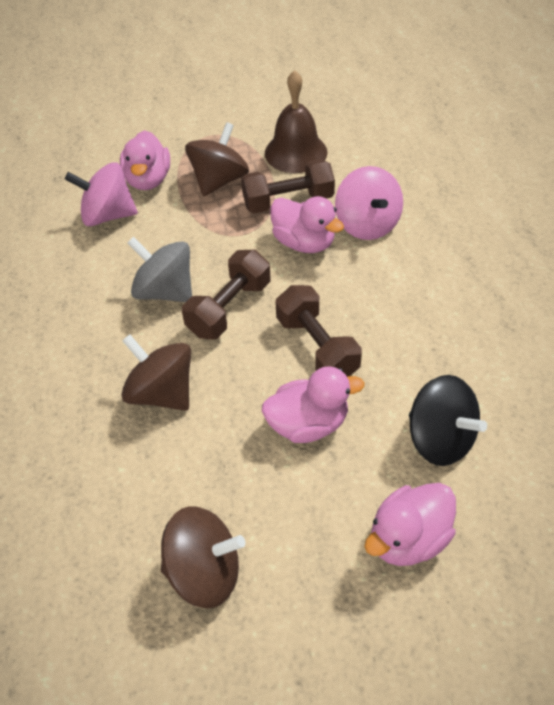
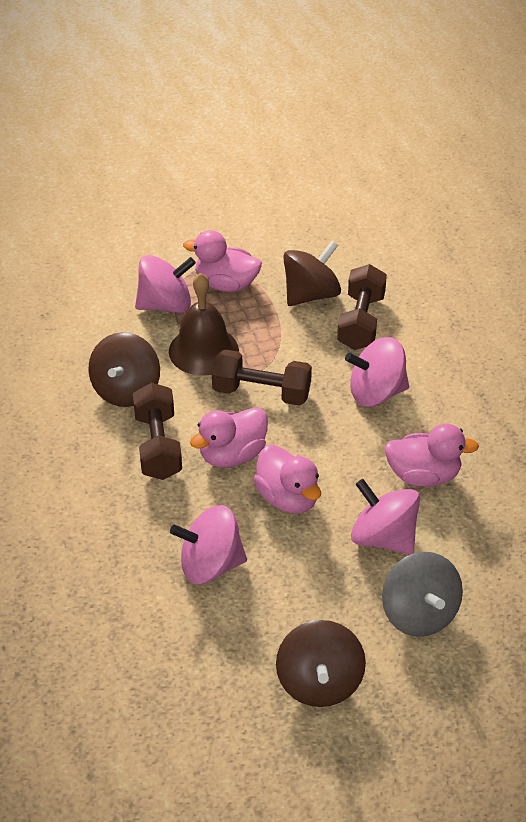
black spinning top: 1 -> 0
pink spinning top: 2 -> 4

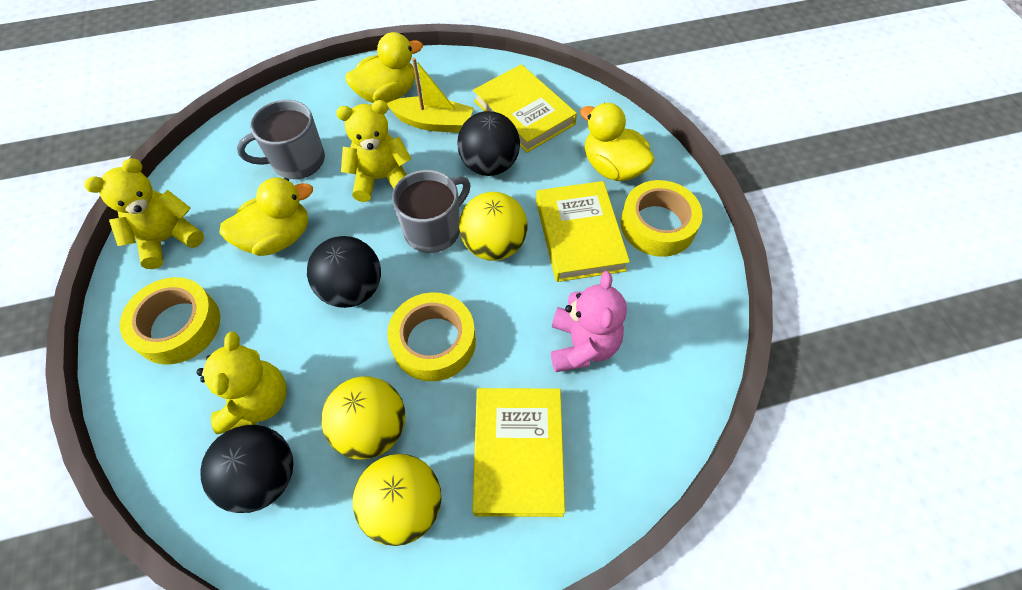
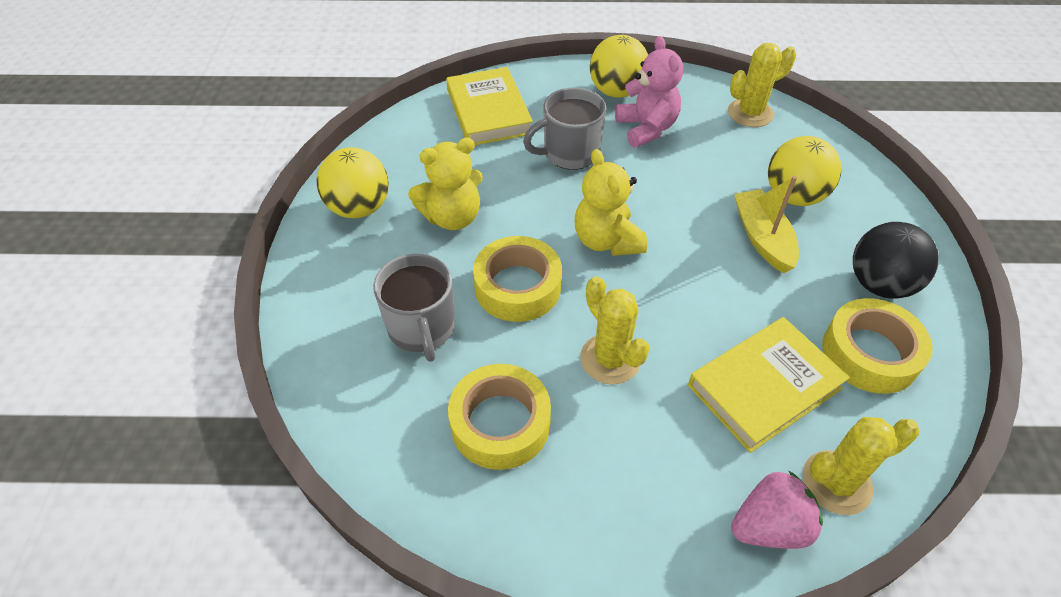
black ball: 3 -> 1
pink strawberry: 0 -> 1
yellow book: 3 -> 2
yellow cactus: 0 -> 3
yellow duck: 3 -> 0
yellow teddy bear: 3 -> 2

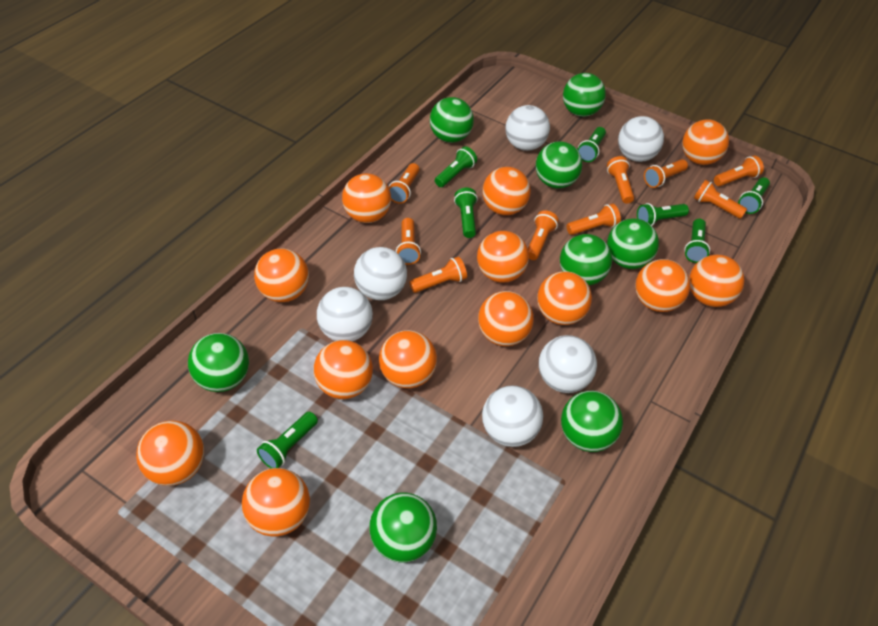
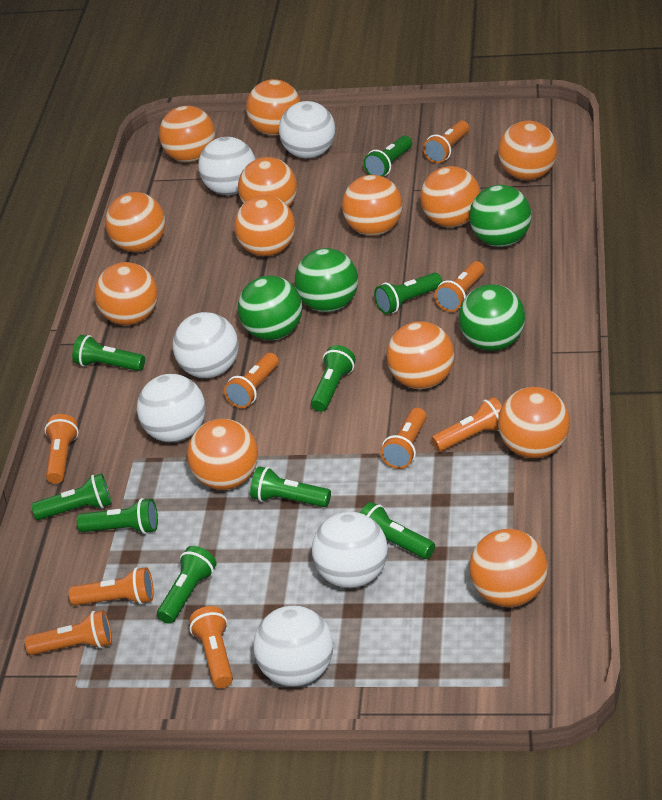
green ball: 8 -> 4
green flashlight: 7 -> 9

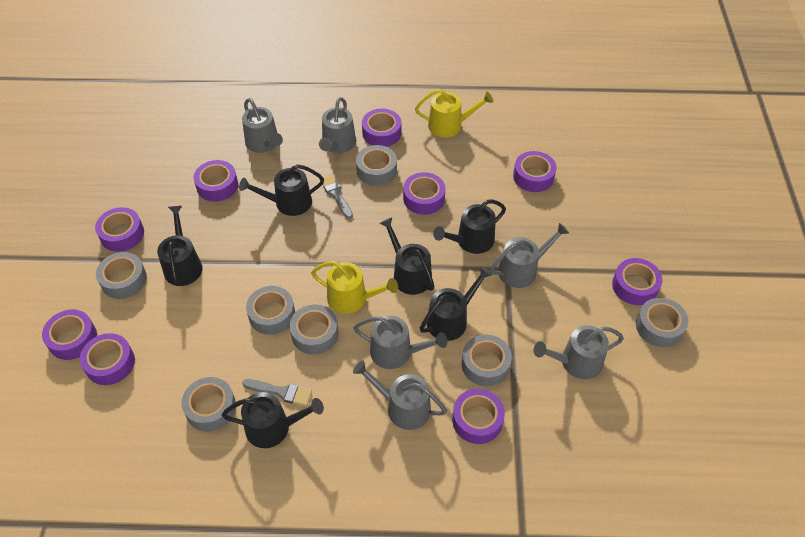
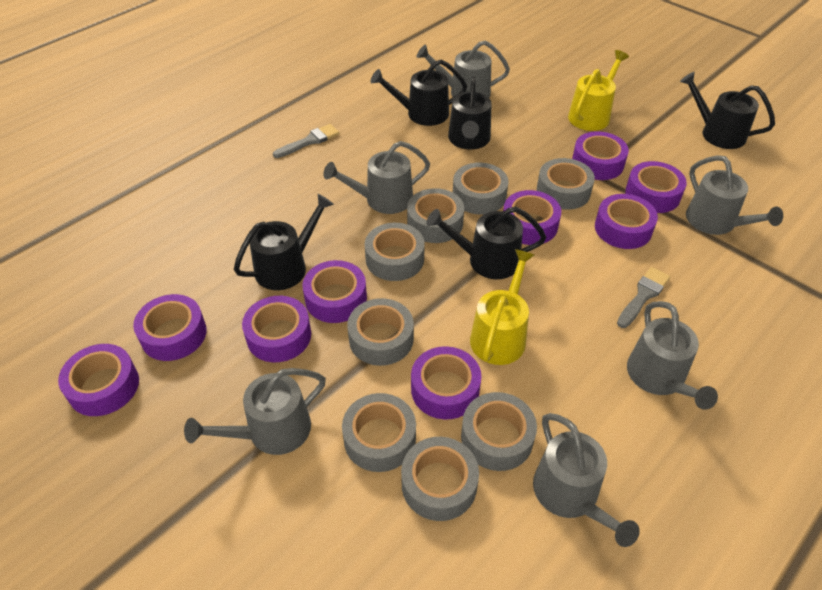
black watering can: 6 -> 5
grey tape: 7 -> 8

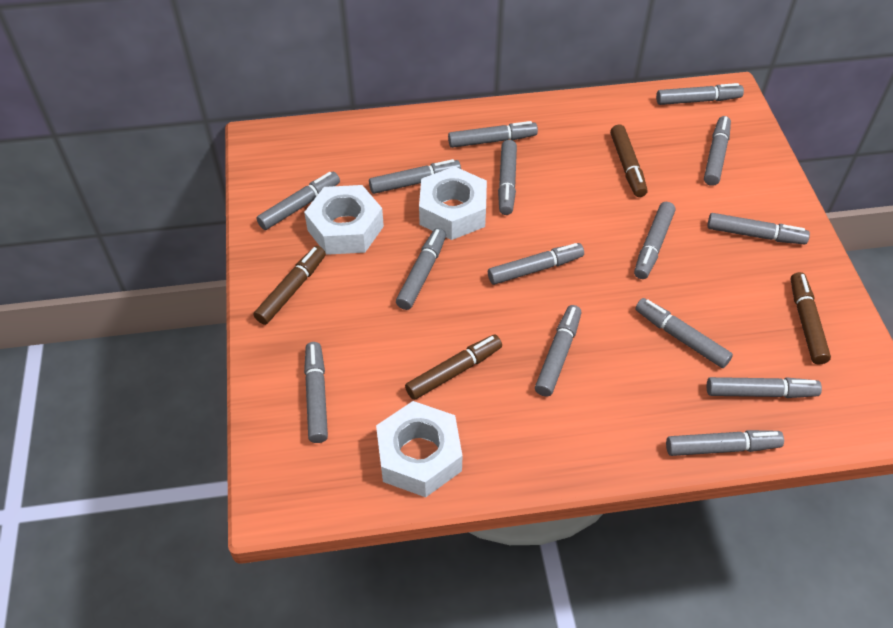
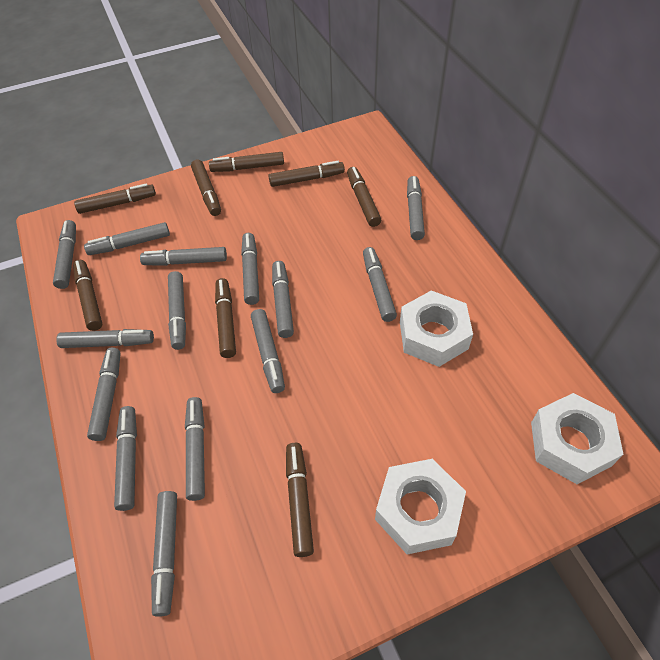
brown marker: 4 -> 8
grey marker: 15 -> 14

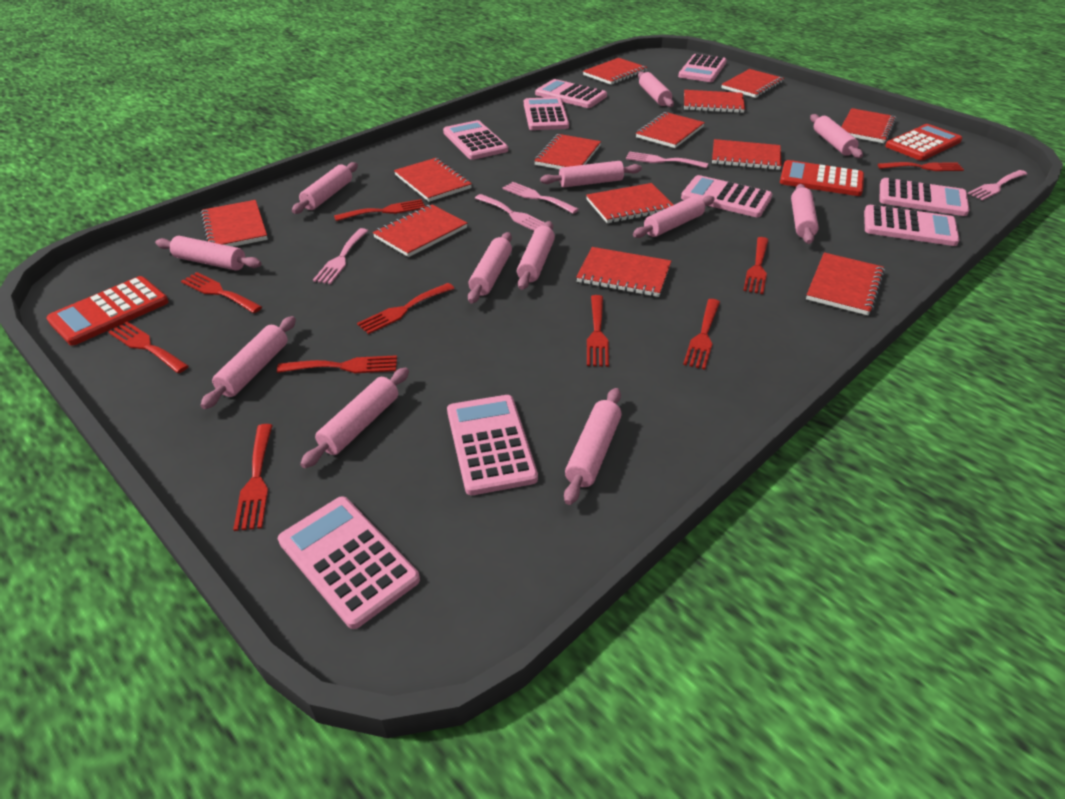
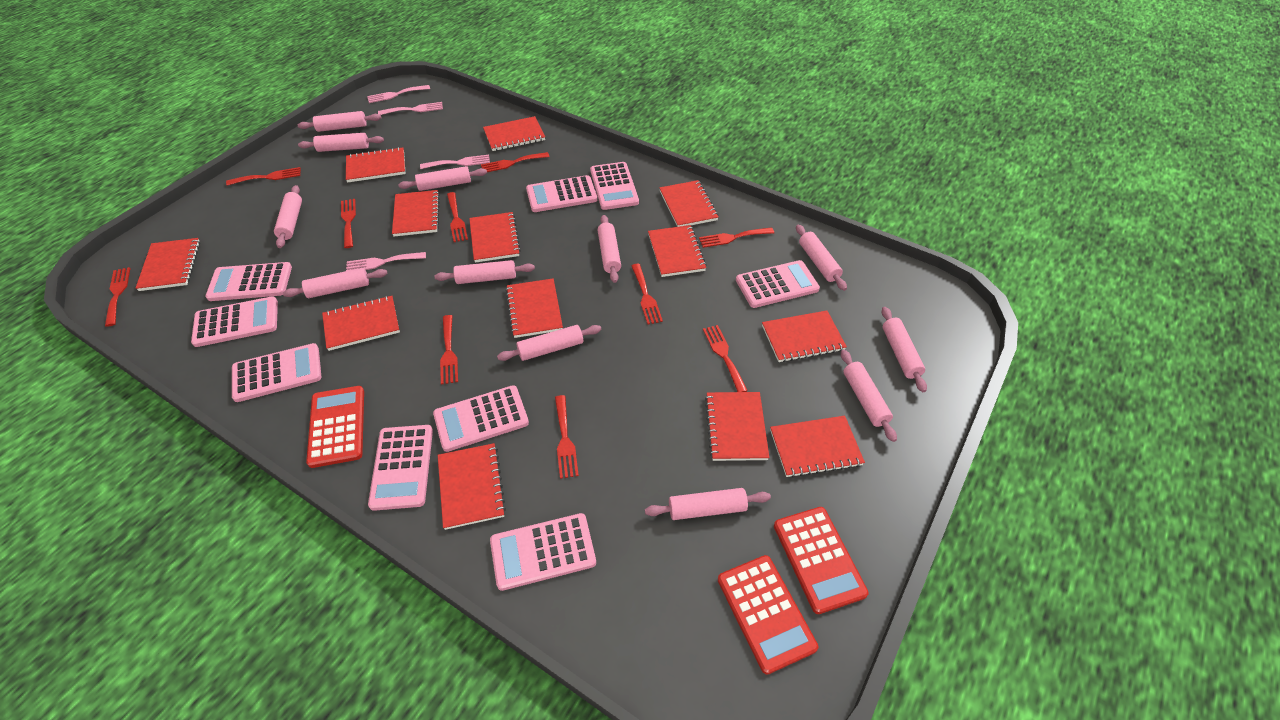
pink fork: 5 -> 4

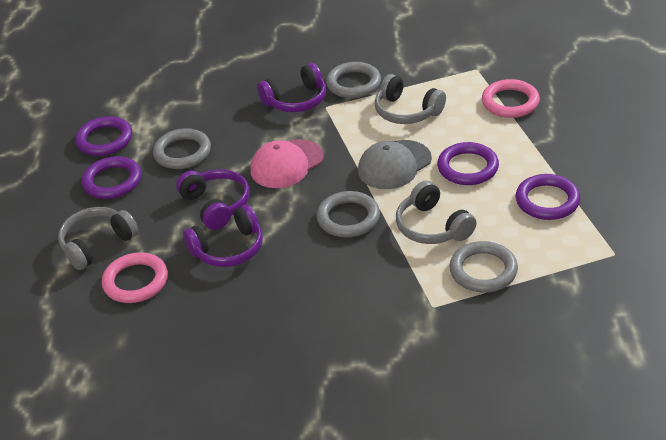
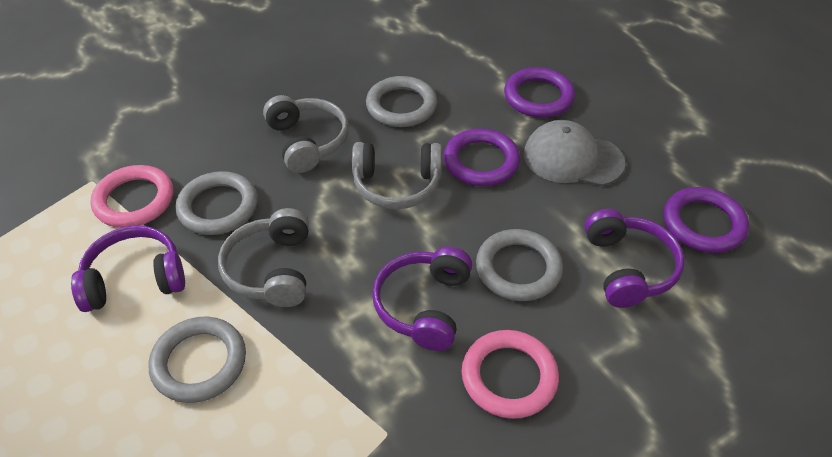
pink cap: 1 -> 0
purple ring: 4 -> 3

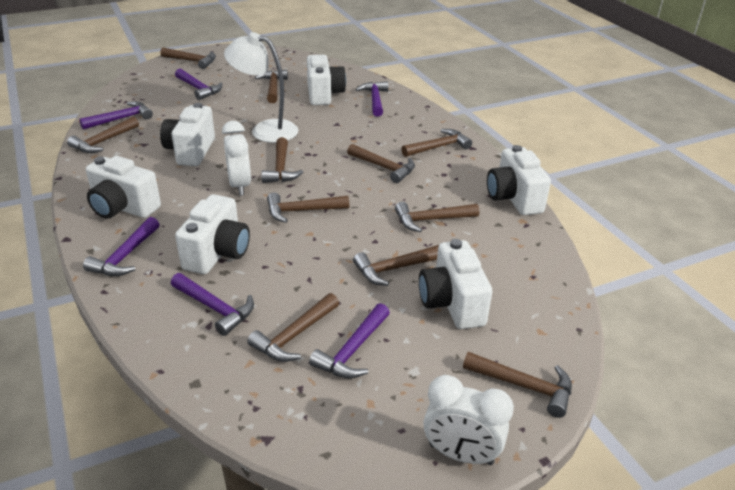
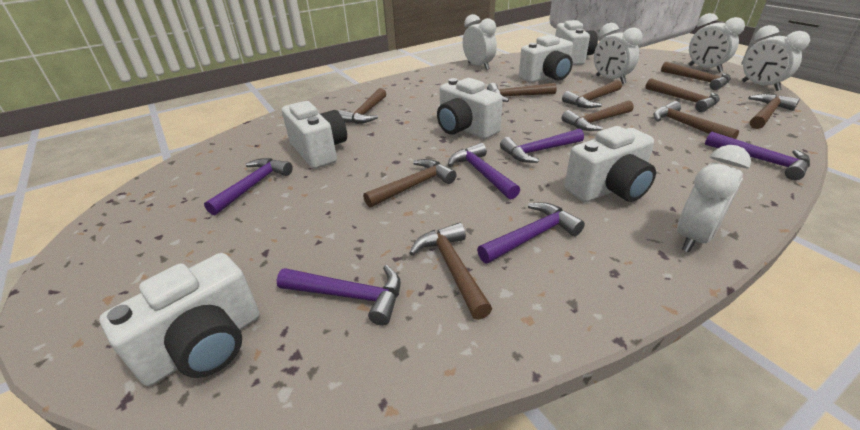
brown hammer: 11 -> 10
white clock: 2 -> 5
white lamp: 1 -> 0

------------------------------------------------------------

Once the pictures are removed, output the remaining material exactly.

> _Task result_
black spinning top: 1 -> 0
pink spinning top: 2 -> 4

black ball: 3 -> 1
pink strawberry: 0 -> 1
yellow book: 3 -> 2
yellow cactus: 0 -> 3
yellow duck: 3 -> 0
yellow teddy bear: 3 -> 2

green ball: 8 -> 4
green flashlight: 7 -> 9

black watering can: 6 -> 5
grey tape: 7 -> 8

brown marker: 4 -> 8
grey marker: 15 -> 14

pink fork: 5 -> 4

pink cap: 1 -> 0
purple ring: 4 -> 3

brown hammer: 11 -> 10
white clock: 2 -> 5
white lamp: 1 -> 0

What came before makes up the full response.